• Exercise: Only the pictures are to be dropped, and the rest of the data should be copied exactly.

◆ ◆ ◆ ◆ ◆

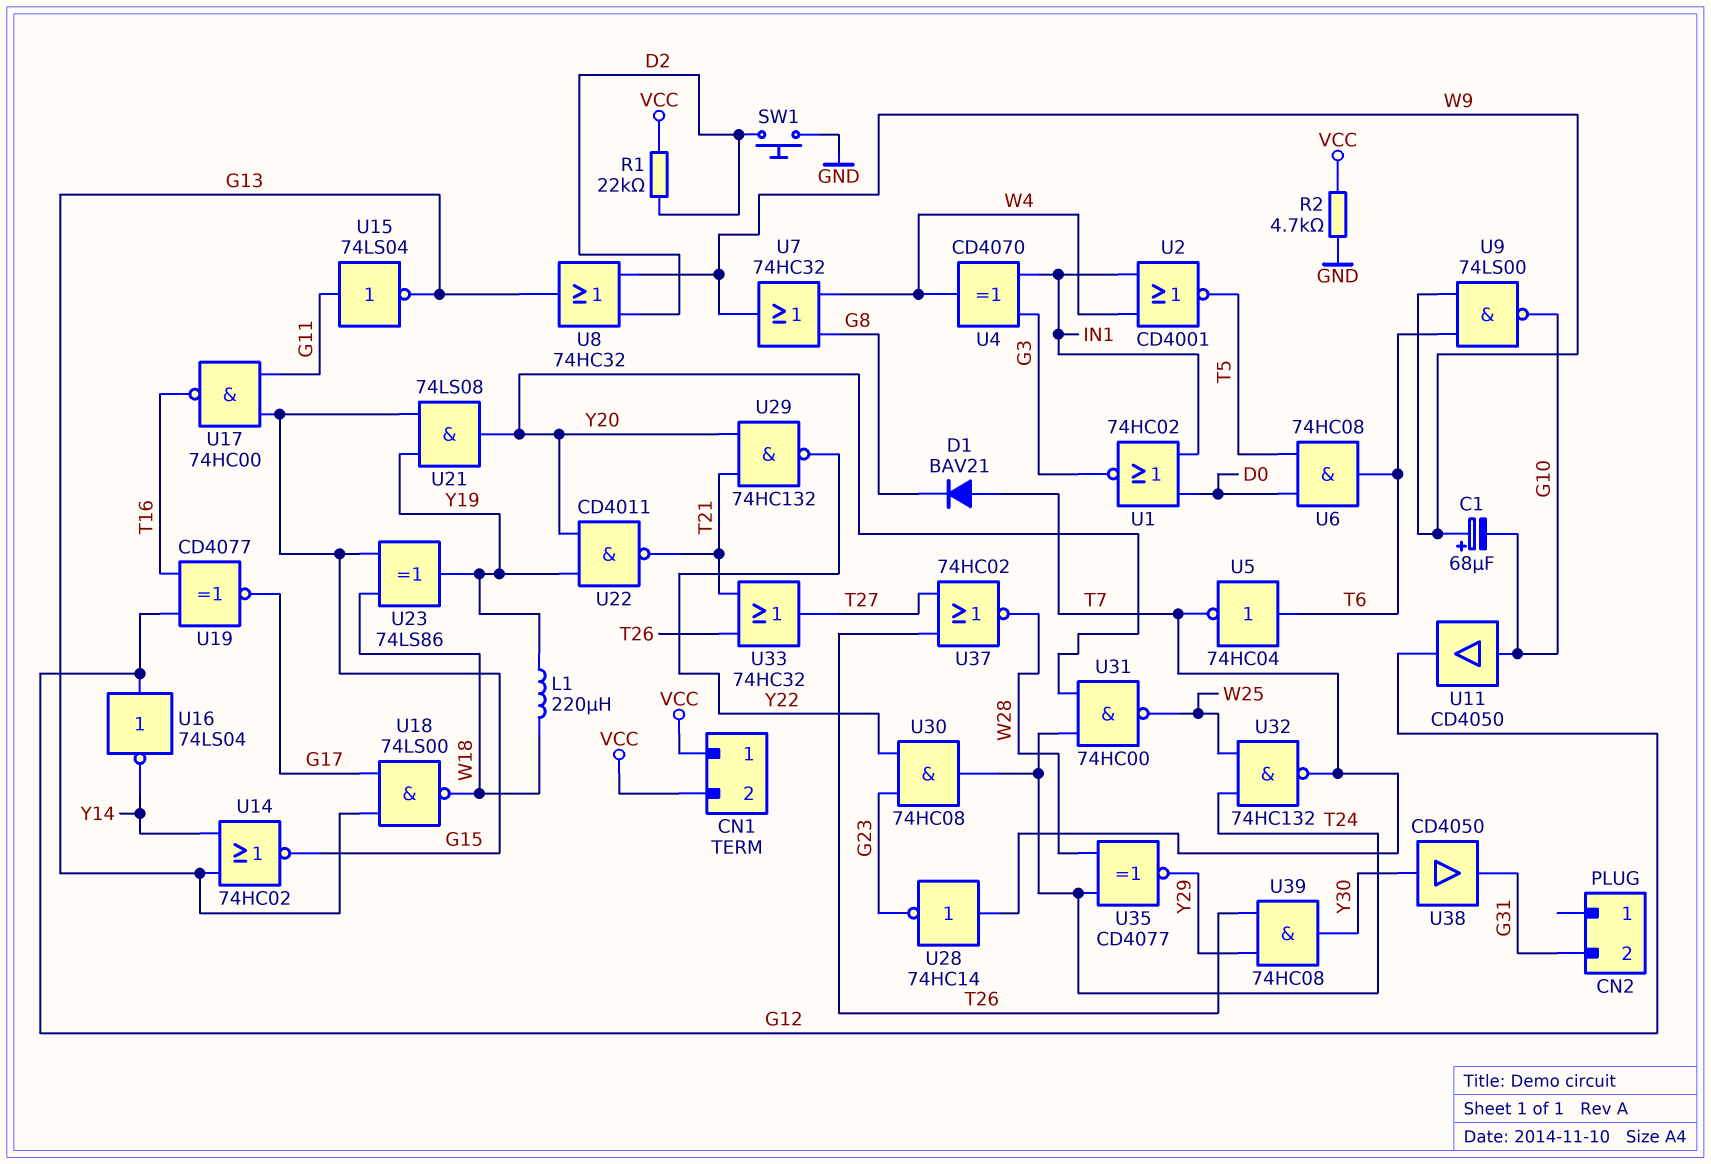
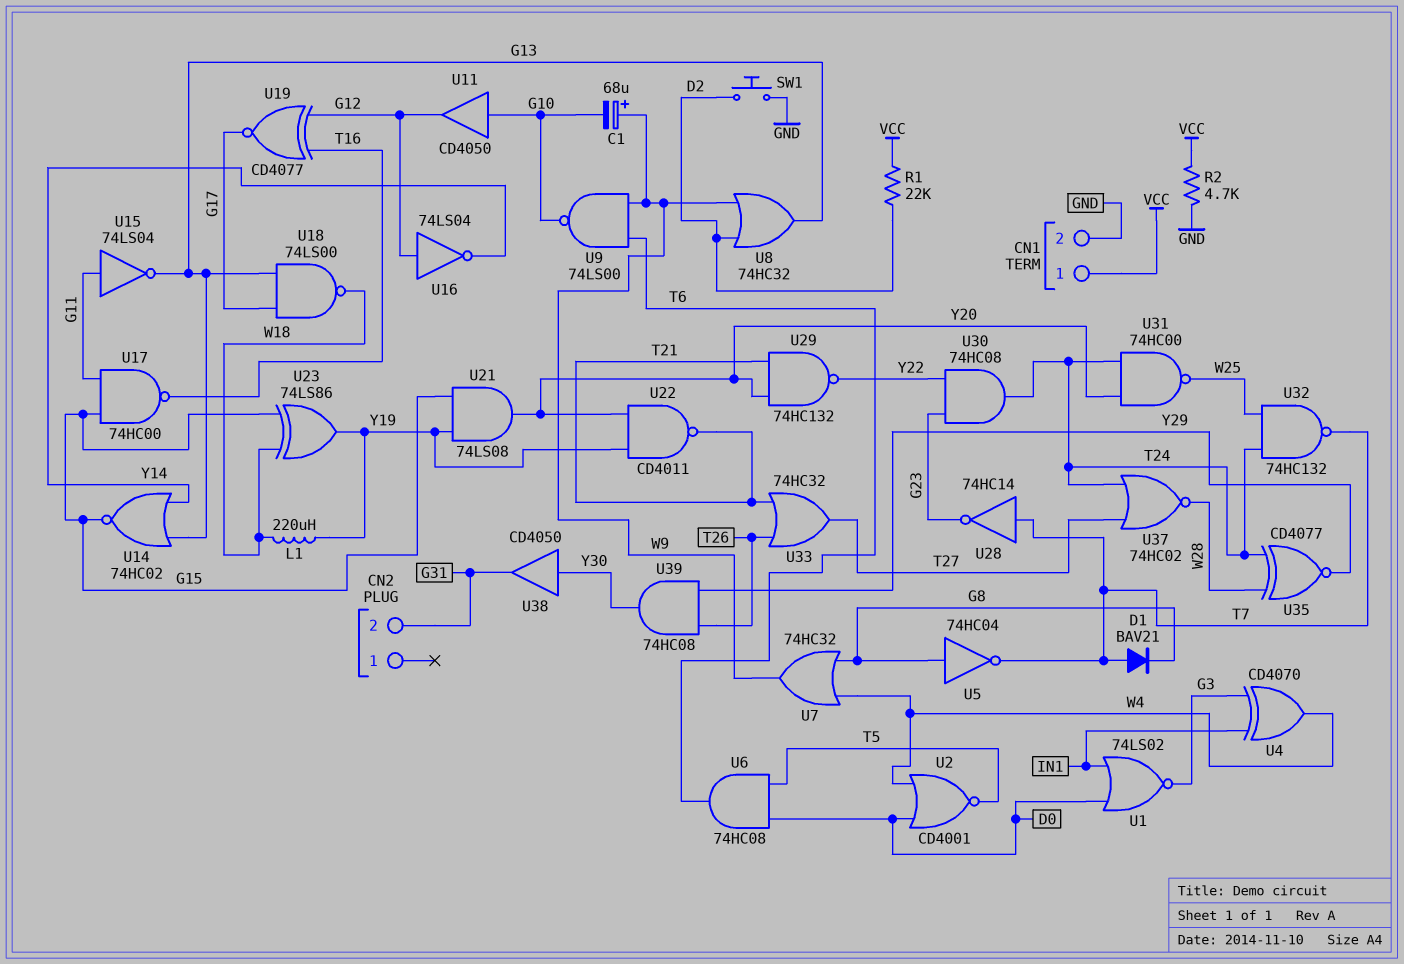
CN1 pin 2: VCC -> GND
U1: NOR 74HC02 (in D0, in IN1, out G3) -> NOR 74LS02 (in D0, in IN1, out G3)
U2: NOR CD4001 (in IN1, in W4, out T5) -> NOR CD4001 (in D0, in W4, out T5)
U5: NOT 74HC04 (in T6, out T7) -> NOT 74HC04 (in G8, out T7)
U37: NOR 74HC02 (in T26, in T27, out W28) -> NOR 74HC02 (in T24, in T27, out W28)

◆ ◆ ◆ ◆ ◆

• Exercise response:
CN1 pin 2: VCC -> GND
U1: NOR 74HC02 (in D0, in IN1, out G3) -> NOR 74LS02 (in D0, in IN1, out G3)
U2: NOR CD4001 (in IN1, in W4, out T5) -> NOR CD4001 (in D0, in W4, out T5)
U5: NOT 74HC04 (in T6, out T7) -> NOT 74HC04 (in G8, out T7)
U37: NOR 74HC02 (in T26, in T27, out W28) -> NOR 74HC02 (in T24, in T27, out W28)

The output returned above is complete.